===== Provided records

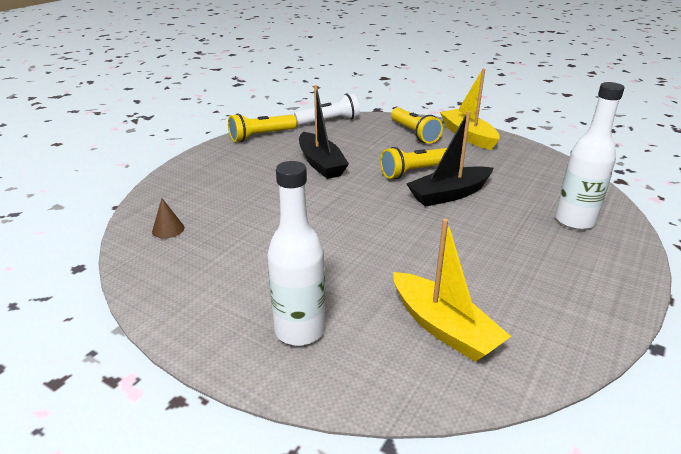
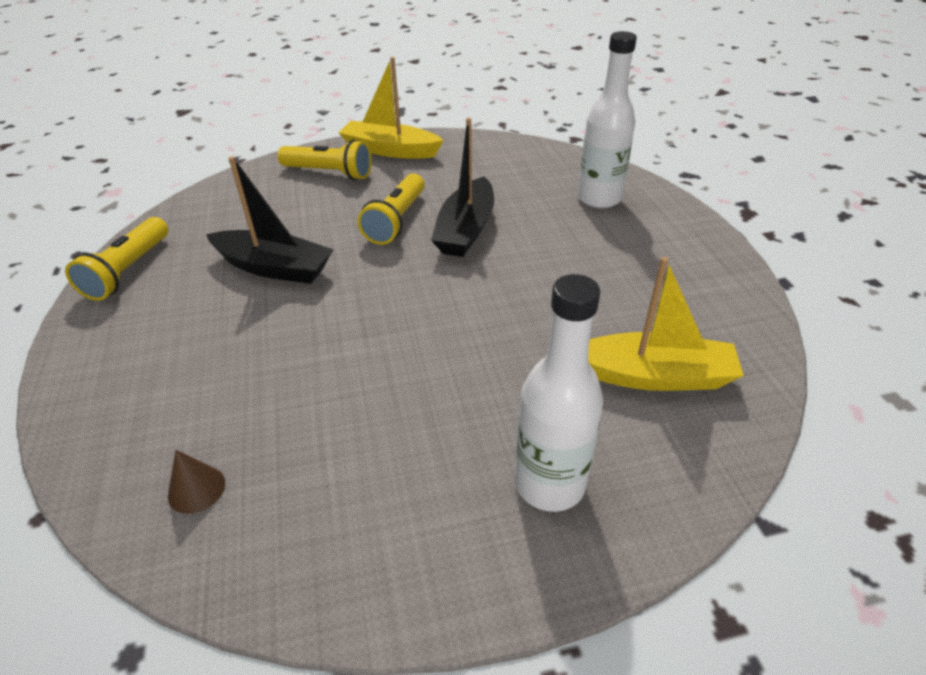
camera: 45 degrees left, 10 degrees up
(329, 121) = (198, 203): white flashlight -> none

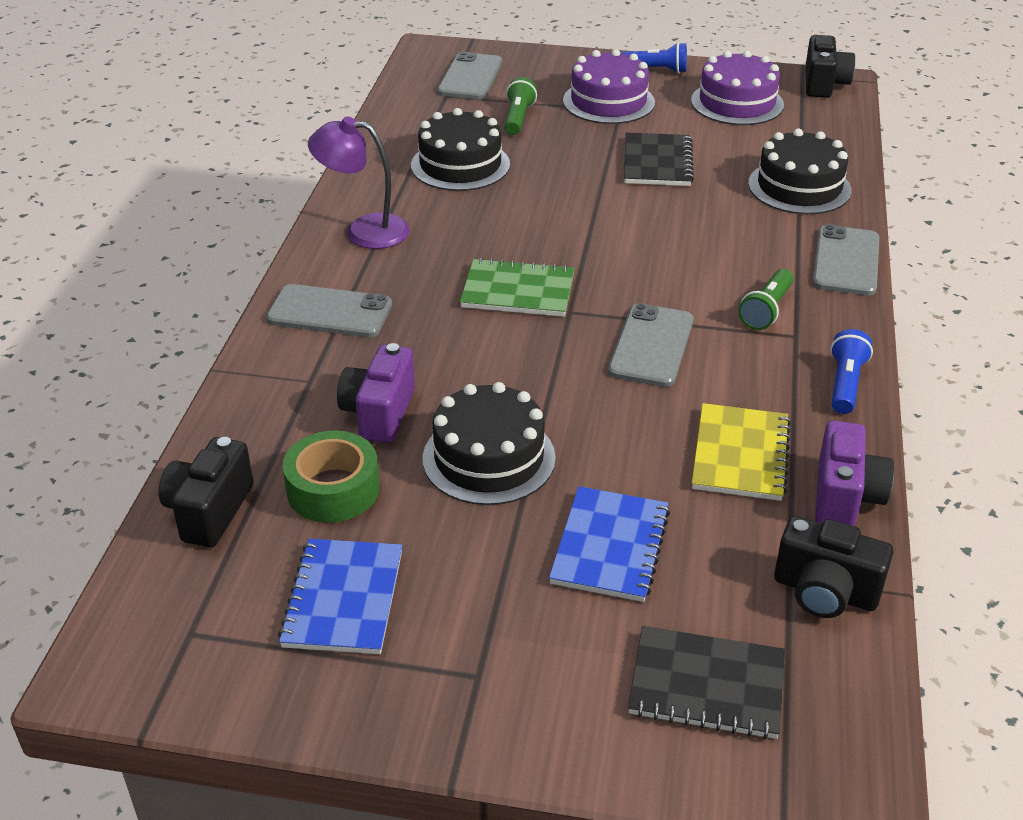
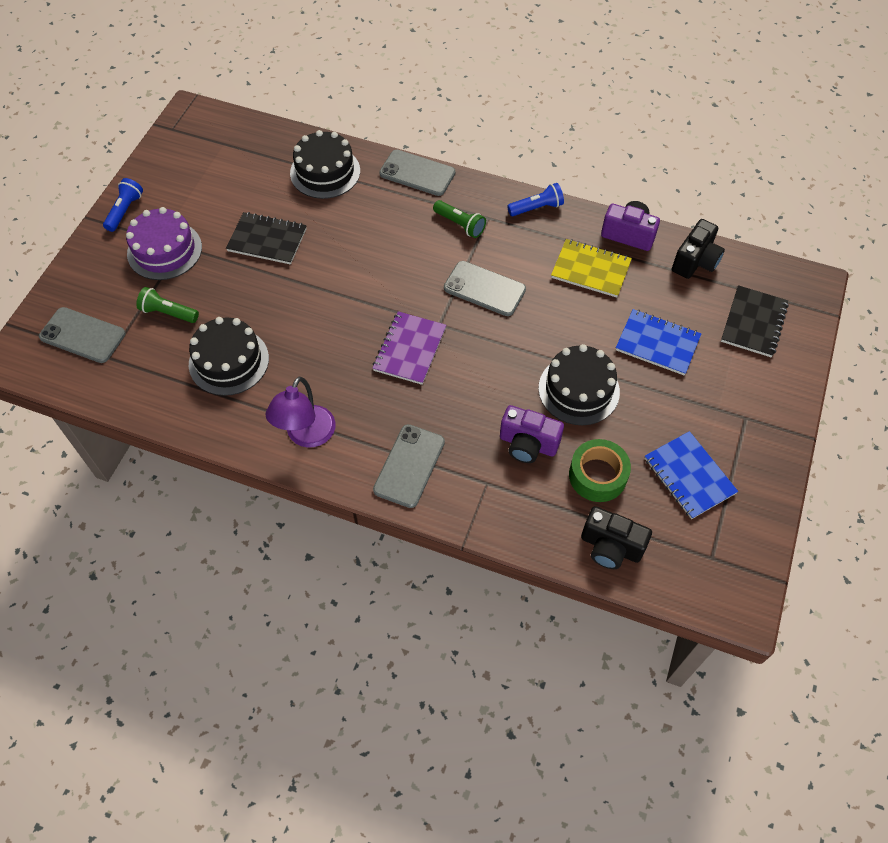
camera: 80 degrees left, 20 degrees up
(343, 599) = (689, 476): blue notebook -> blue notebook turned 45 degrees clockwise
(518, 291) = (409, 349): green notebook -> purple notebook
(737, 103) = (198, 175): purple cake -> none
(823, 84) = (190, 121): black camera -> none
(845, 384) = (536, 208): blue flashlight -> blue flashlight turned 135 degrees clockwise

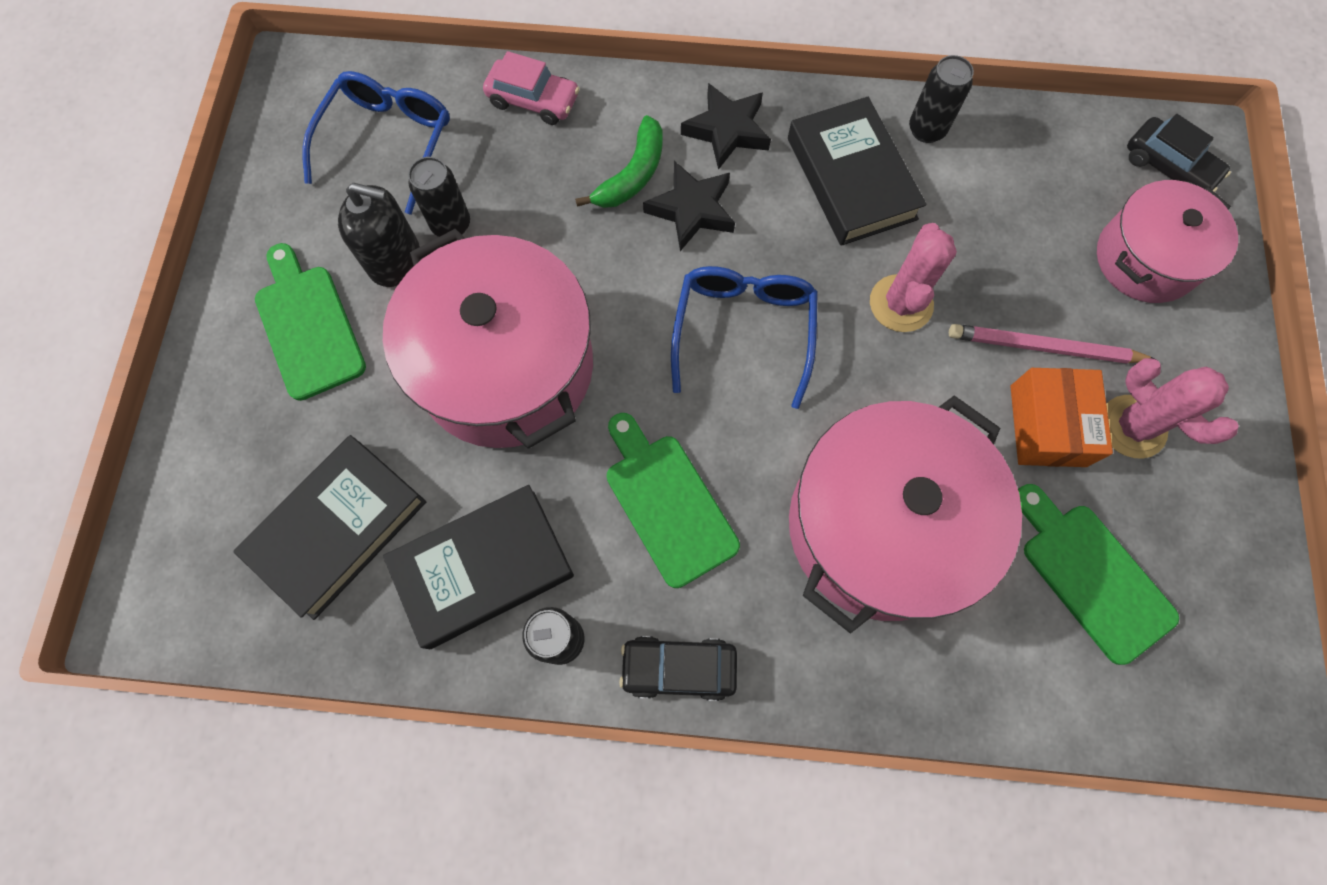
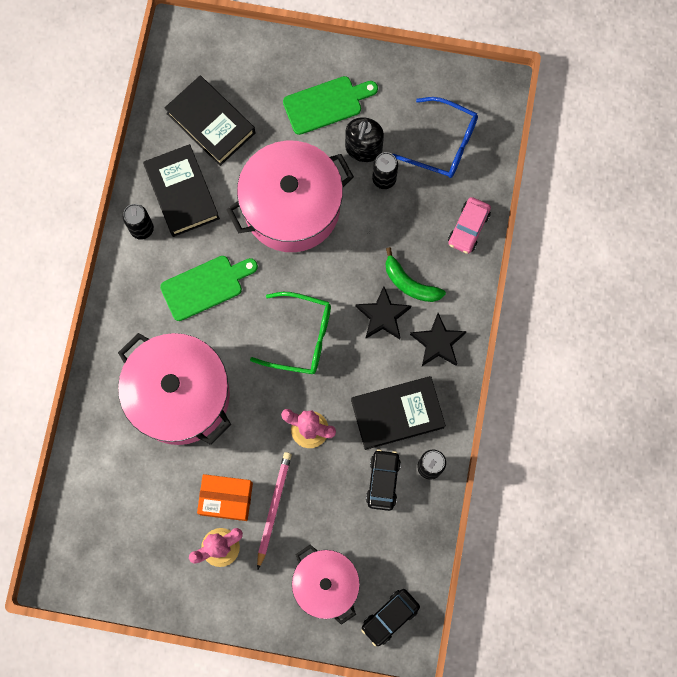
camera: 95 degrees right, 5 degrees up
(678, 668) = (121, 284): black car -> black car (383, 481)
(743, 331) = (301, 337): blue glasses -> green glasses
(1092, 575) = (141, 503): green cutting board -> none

==========

> [Task requirements] Starting at the line with "(737, 103) = (198, 175): purple cake -> none" in the entries above, write out every line exactly until the line with "camera: 95 degrees right, 5 degrees up" has been written. Include no pictures and nothing more.

> [Answer box]
(737, 103) = (198, 175): purple cake -> none
(823, 84) = (190, 121): black camera -> none
(845, 384) = (536, 208): blue flashlight -> blue flashlight turned 135 degrees clockwise

camera: 95 degrees right, 5 degrees up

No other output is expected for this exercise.